= Beginning of Section =
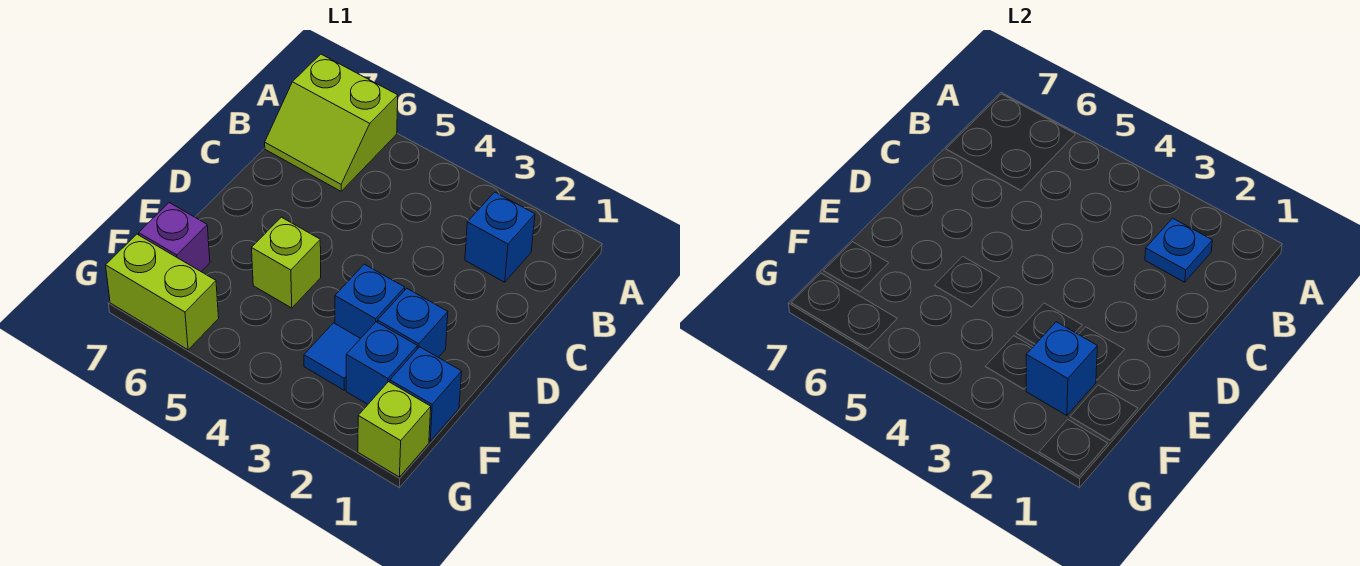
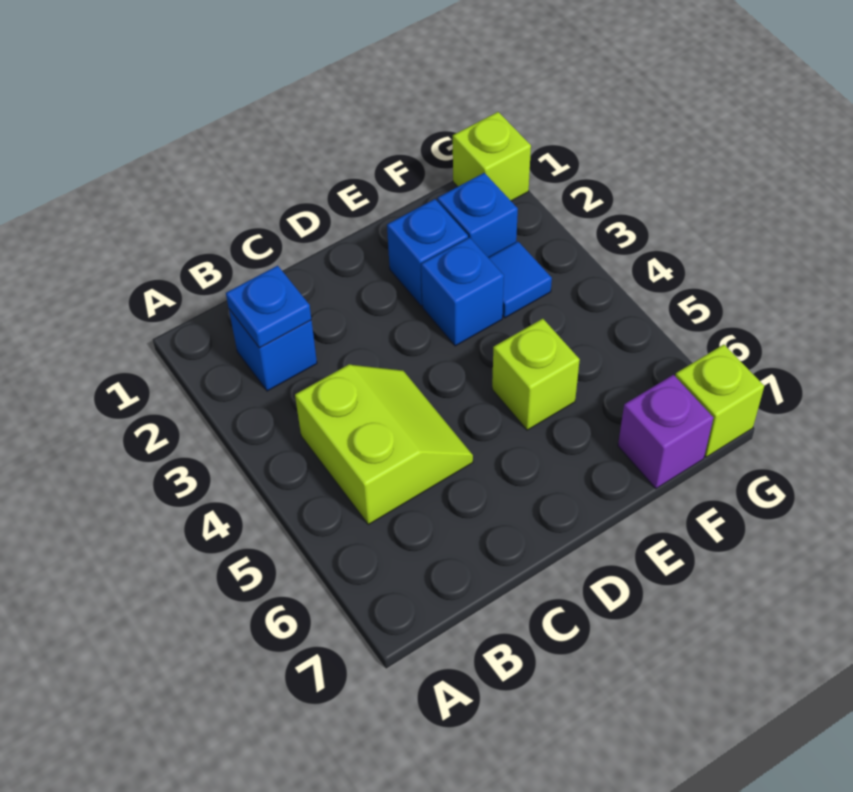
lime slope A6:B7 level 1 top A -> lime slope B4:C5 level 1 top B
blue brick F1 level 1 -> none
blue brick F2 level 2 -> none
lime brick G6:G7 level 1 -> lime brick G7 level 1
= End of Section =
WHAT THIS TASK INVOLVES: Would you retype every line shown above exactly, leaving the pictures aside?

TASK RESPONSE:
lime slope A6:B7 level 1 top A -> lime slope B4:C5 level 1 top B
blue brick F1 level 1 -> none
blue brick F2 level 2 -> none
lime brick G6:G7 level 1 -> lime brick G7 level 1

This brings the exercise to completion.